### Work required
Copy the records word for word, from the first line through the line holding "20.91 (1095, 80)", with both of those lines included.

[Entries on target coordinates]
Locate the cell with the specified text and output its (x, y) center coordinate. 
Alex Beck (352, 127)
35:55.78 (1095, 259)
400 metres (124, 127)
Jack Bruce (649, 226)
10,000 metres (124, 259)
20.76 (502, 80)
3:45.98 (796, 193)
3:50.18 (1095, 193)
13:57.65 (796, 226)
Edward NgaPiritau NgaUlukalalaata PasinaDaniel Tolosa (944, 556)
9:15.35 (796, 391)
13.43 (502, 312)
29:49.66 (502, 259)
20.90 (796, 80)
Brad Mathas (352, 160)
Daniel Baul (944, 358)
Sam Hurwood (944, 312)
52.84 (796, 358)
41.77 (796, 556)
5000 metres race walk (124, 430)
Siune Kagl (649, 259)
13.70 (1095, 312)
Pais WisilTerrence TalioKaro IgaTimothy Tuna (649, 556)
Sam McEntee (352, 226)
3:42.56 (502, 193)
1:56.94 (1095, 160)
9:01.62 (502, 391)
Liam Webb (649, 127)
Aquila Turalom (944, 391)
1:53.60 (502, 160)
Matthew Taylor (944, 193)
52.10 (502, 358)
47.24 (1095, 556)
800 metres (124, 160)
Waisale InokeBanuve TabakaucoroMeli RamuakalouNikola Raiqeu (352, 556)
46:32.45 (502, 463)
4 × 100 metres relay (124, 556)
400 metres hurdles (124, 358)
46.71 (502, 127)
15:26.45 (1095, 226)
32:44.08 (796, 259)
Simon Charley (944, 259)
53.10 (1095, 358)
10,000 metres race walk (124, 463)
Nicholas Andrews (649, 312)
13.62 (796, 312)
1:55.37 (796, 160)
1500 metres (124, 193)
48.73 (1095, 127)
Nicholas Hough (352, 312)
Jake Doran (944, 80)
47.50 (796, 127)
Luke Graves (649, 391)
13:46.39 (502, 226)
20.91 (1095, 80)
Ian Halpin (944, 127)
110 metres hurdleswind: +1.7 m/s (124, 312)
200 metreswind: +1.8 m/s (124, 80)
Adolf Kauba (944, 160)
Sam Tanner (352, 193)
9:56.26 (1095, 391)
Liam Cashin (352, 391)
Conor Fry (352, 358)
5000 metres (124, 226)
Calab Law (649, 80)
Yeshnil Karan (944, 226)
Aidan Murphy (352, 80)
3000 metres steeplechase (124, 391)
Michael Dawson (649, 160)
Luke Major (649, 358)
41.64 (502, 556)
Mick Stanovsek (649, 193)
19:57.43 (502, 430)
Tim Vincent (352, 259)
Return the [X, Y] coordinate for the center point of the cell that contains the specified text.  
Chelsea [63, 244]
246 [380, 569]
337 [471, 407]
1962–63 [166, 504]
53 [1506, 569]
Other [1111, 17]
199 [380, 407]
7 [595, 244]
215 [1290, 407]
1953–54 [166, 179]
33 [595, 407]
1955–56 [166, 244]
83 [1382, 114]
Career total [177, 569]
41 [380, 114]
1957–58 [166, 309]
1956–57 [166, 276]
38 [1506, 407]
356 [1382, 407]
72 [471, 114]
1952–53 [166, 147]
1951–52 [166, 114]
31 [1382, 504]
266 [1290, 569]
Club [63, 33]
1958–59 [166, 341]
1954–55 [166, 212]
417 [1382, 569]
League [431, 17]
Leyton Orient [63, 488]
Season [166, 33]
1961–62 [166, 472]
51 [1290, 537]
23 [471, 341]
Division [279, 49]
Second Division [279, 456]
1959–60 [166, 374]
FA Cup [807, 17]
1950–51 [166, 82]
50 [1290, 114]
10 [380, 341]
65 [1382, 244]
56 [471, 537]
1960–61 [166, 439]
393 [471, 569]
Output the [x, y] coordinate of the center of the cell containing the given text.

### The completed task
Locate the cell with the specified text and output its (x, y) center coordinate. 
Alex Beck (352, 127)
35:55.78 (1095, 259)
400 metres (124, 127)
Jack Bruce (649, 226)
10,000 metres (124, 259)
20.76 (502, 80)
3:45.98 (796, 193)
3:50.18 (1095, 193)
13:57.65 (796, 226)
Edward NgaPiritau NgaUlukalalaata PasinaDaniel Tolosa (944, 556)
9:15.35 (796, 391)
13.43 (502, 312)
29:49.66 (502, 259)
20.90 (796, 80)
Brad Mathas (352, 160)
Daniel Baul (944, 358)
Sam Hurwood (944, 312)
52.84 (796, 358)
41.77 (796, 556)
5000 metres race walk (124, 430)
Siune Kagl (649, 259)
13.70 (1095, 312)
Pais WisilTerrence TalioKaro IgaTimothy Tuna (649, 556)
Sam McEntee (352, 226)
3:42.56 (502, 193)
1:56.94 (1095, 160)
9:01.62 (502, 391)
Liam Webb (649, 127)
Aquila Turalom (944, 391)
1:53.60 (502, 160)
Matthew Taylor (944, 193)
52.10 (502, 358)
47.24 (1095, 556)
800 metres (124, 160)
Waisale InokeBanuve TabakaucoroMeli RamuakalouNikola Raiqeu (352, 556)
46:32.45 (502, 463)
4 × 100 metres relay (124, 556)
400 metres hurdles (124, 358)
46.71 (502, 127)
15:26.45 (1095, 226)
32:44.08 (796, 259)
Simon Charley (944, 259)
53.10 (1095, 358)
10,000 metres race walk (124, 463)
Nicholas Andrews (649, 312)
13.62 (796, 312)
1:55.37 (796, 160)
1500 metres (124, 193)
48.73 (1095, 127)
Nicholas Hough (352, 312)
Jake Doran (944, 80)
47.50 (796, 127)
Luke Graves (649, 391)
13:46.39 (502, 226)
20.91 (1095, 80)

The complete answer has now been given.